Among the lines below, which ones contain the word "camera"? Copy every such line.

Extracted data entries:
%%
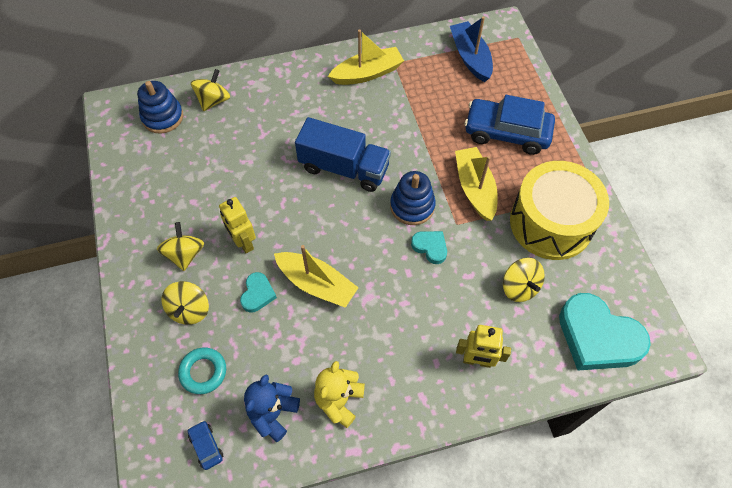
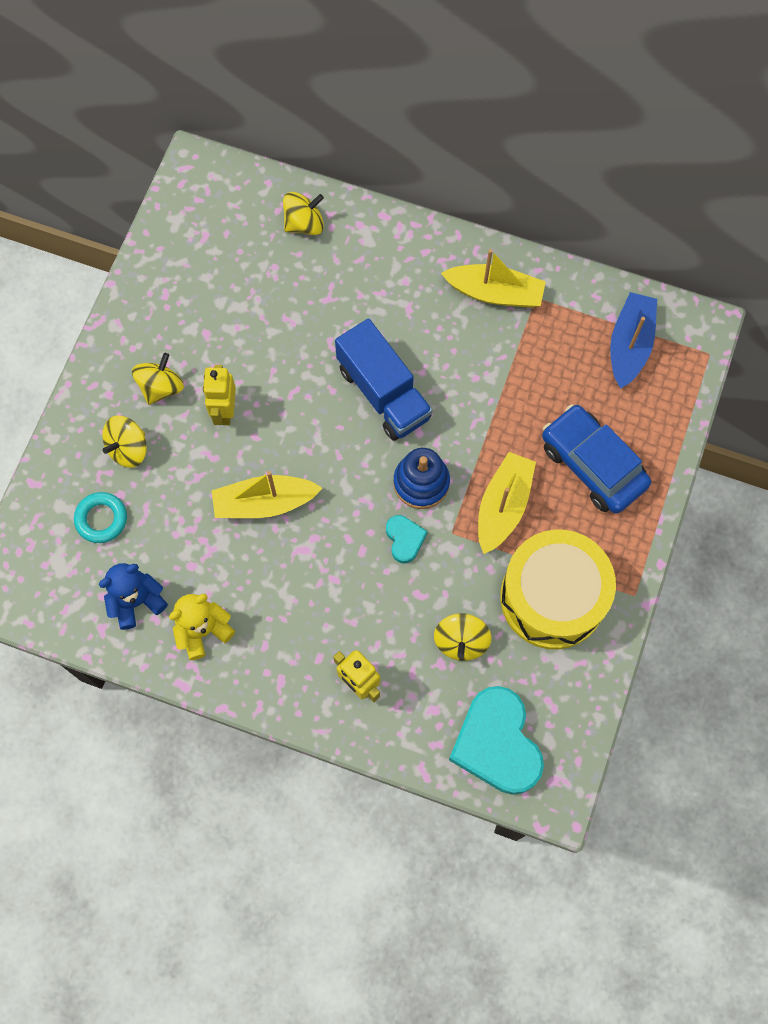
camera: 35 degrees right, 10 degrees up
blue stacking toy [137,81,183,134] -> none
blue car [188,421,223,470] -> none
turquoise heart [240,272,277,312] -> none
yellow boat [274,245,359,308] -> yellow boat turned 105 degrees clockwise [212,471,322,518]

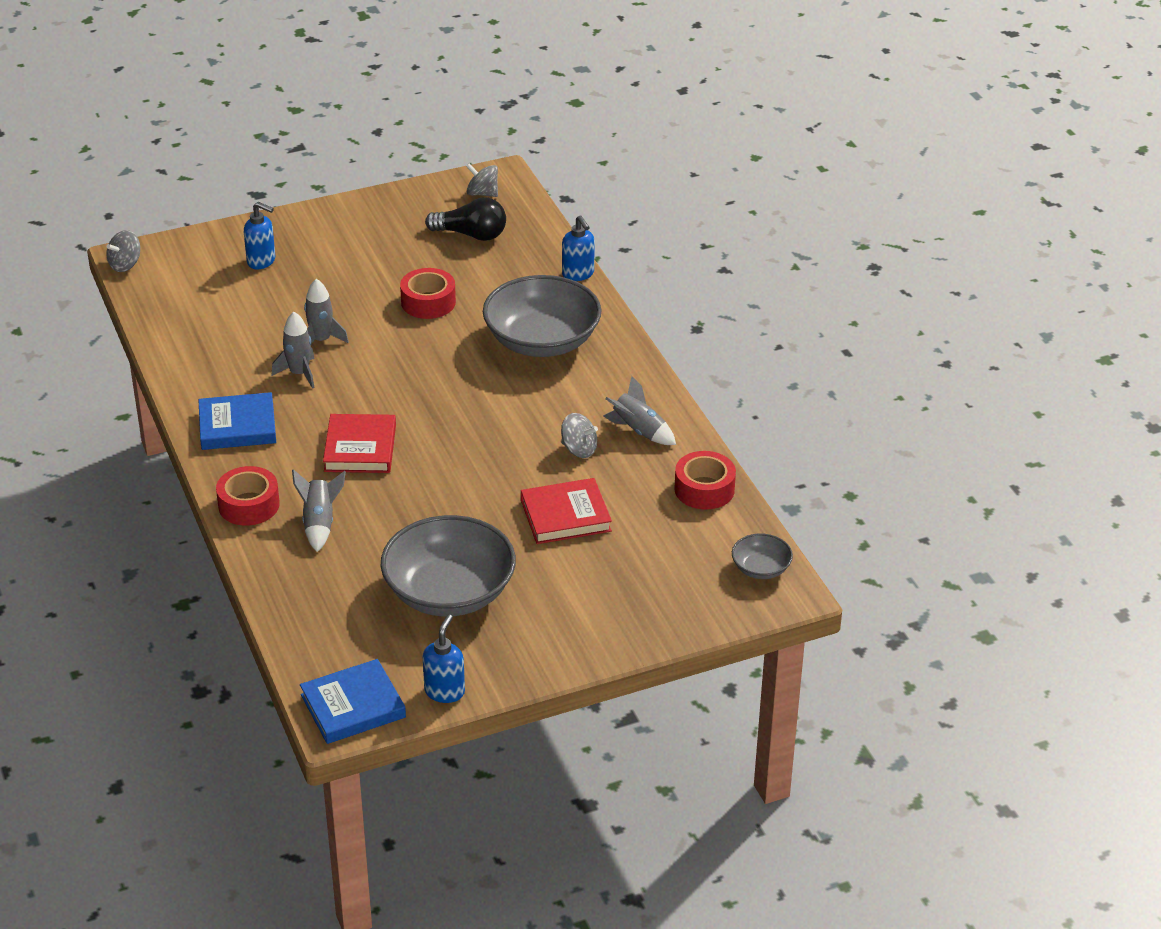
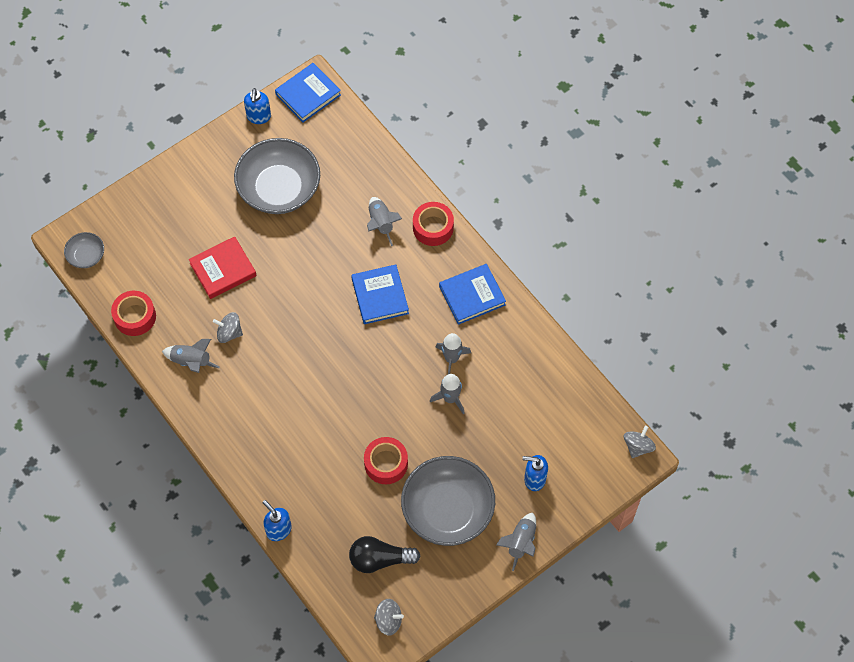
camera: 165 degrees right, 25 degrees up
red book [323,414,396,473] -> blue book [351,264,409,324]
grey bowl [483,275,602,357] -> grey bowl moved to [401,456,495,546]
none -> grey rocket [496,513,536,571]

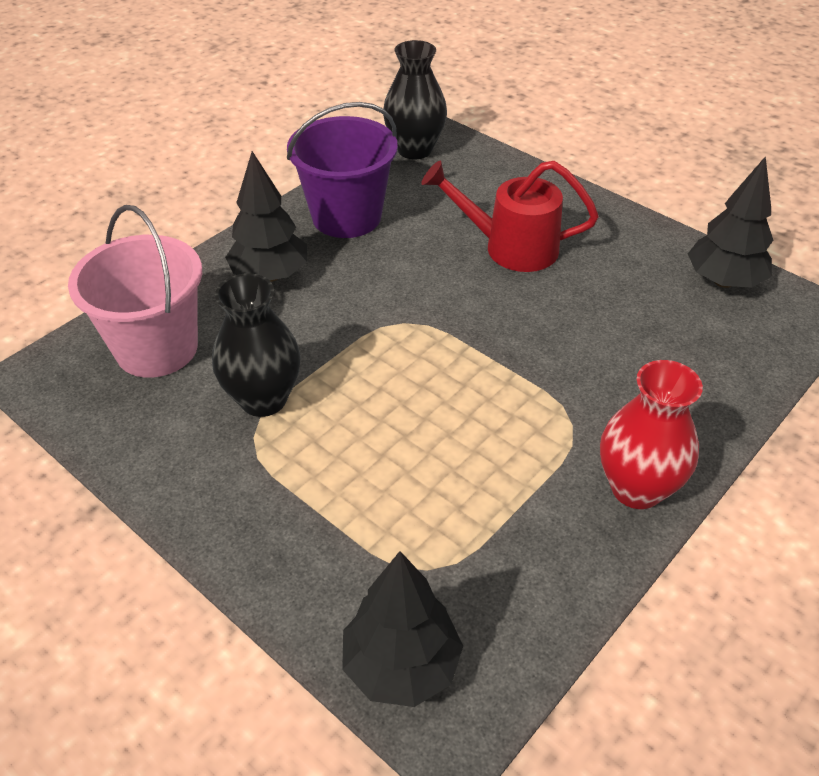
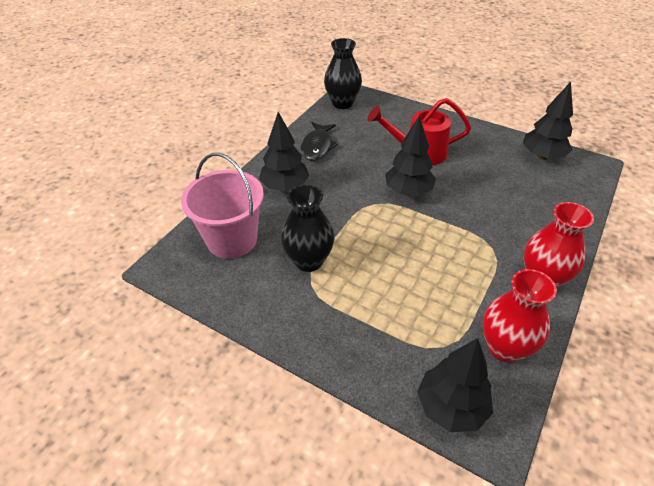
camera: 10 degrees left, 0 degrees up
purple bucket [287,102,398,238] -> black fish [301,122,338,161]
none -> black tree [385,116,436,196]
none -> red vase [482,269,557,363]

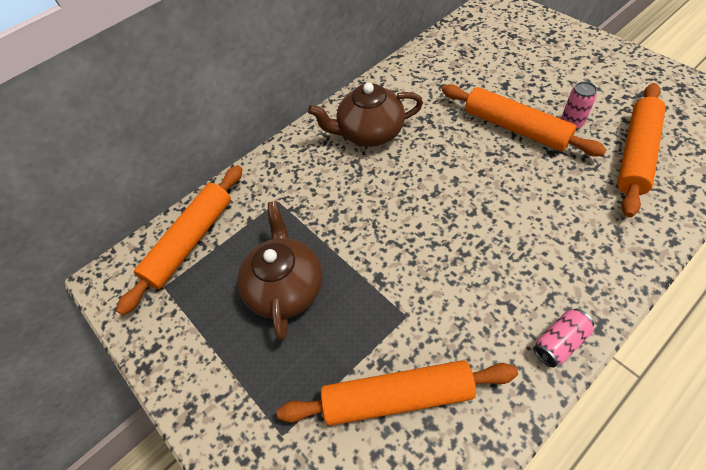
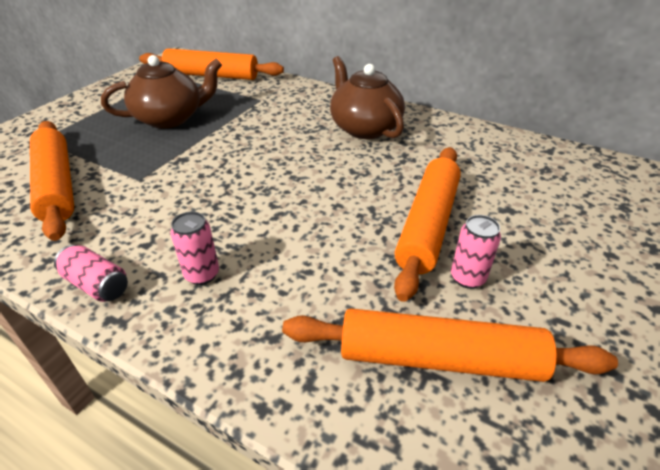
camera: 65 degrees right, 15 degrees down
none -> pink can [171,212,219,285]

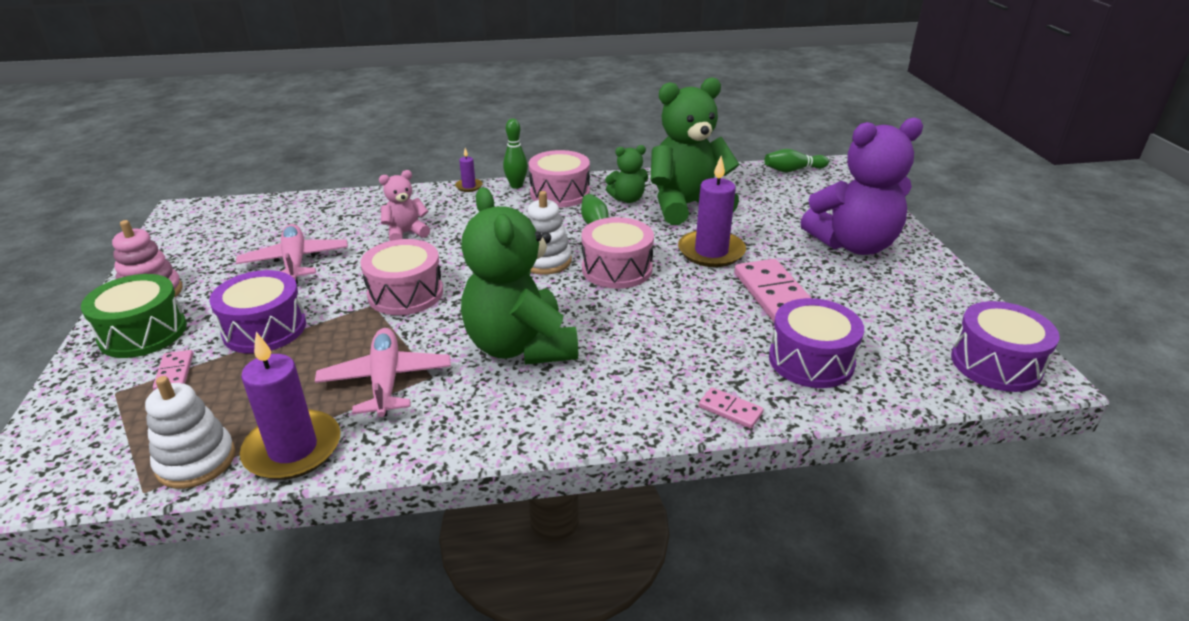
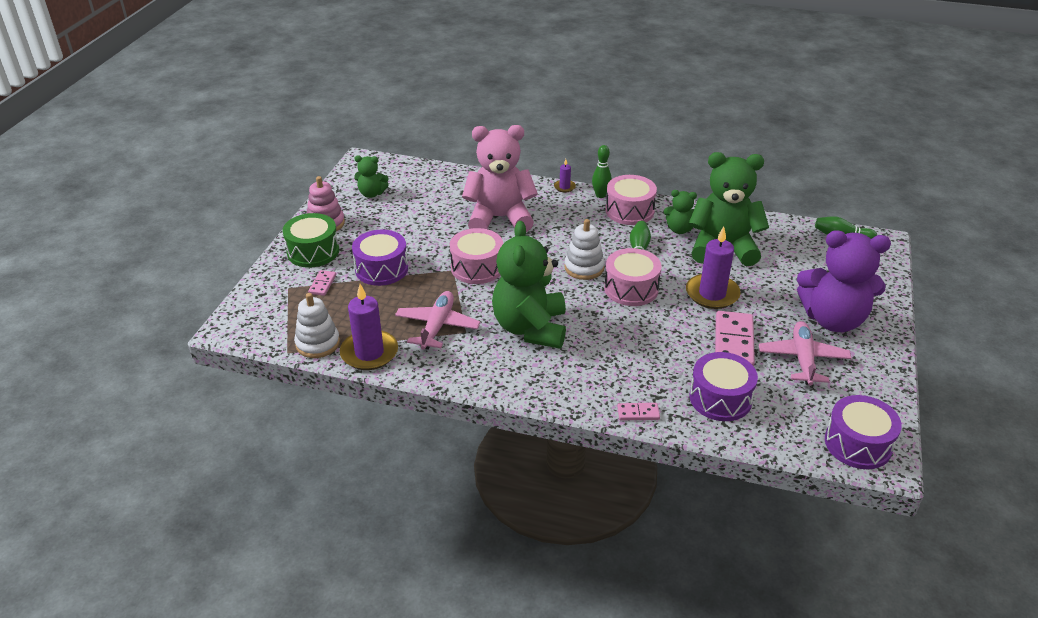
camera: 25 degrees right, 5 degrees up
pink plane [236,224,348,284] -> pink plane moved to [759,321,852,386]
pink teddy bear [379,170,430,241] -> pink teddy bear [462,125,538,232], size x2.06
pink domino [698,387,764,429] -> pink domino turned 60 degrees counterclockwise [617,403,660,421]
none -> green teddy bear [354,155,389,198]

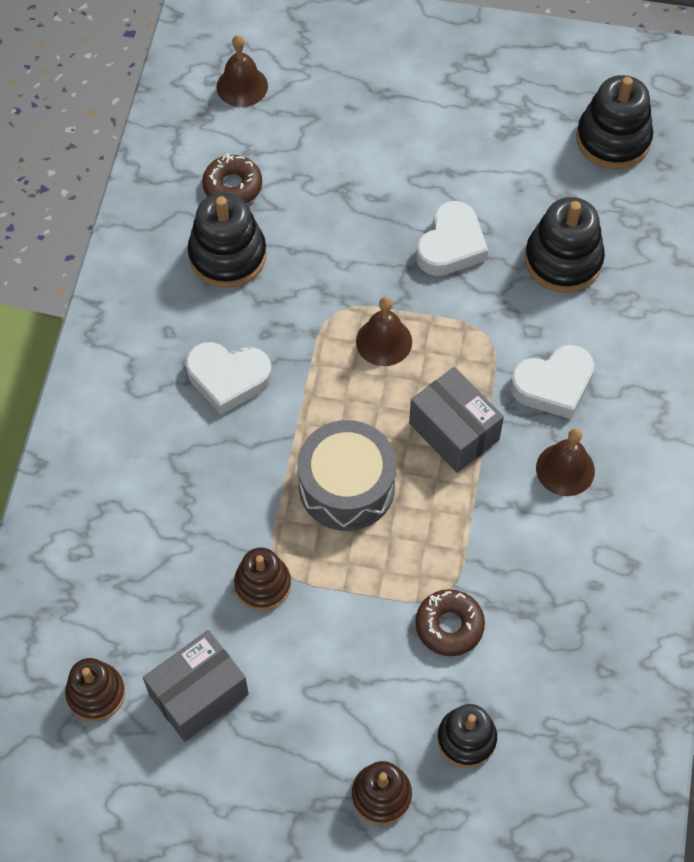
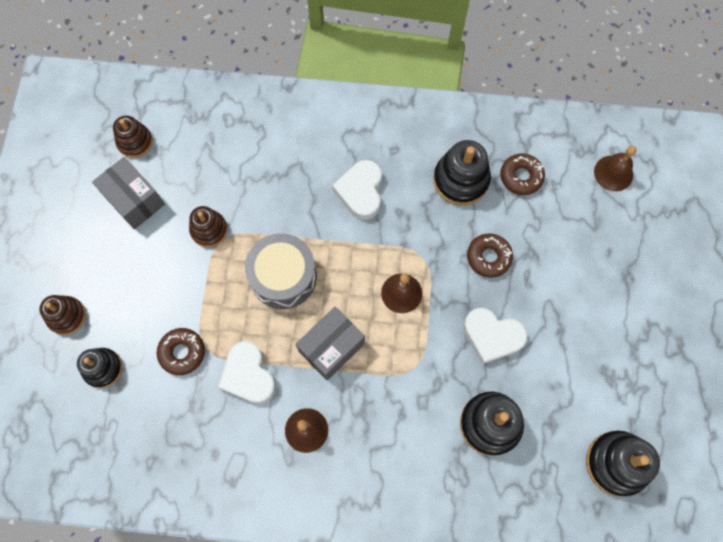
camera: 85 degrees right, 10 degrees up
white heart [510,345,594,419] -> white heart moved to [218,341,276,404]
none -> brown donut [467,233,513,278]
%%
> ANSWER:
camera: 35 degrees right, 10 degrees up
camera: 165 degrees right, 25 degrees up
camera: 10 degrees left, 0 degrees up
camera: 65 degrees right, 15 degrees down
camera: 25 degrees right, 5 degrees up
camera: 85 degrees right, 10 degrees up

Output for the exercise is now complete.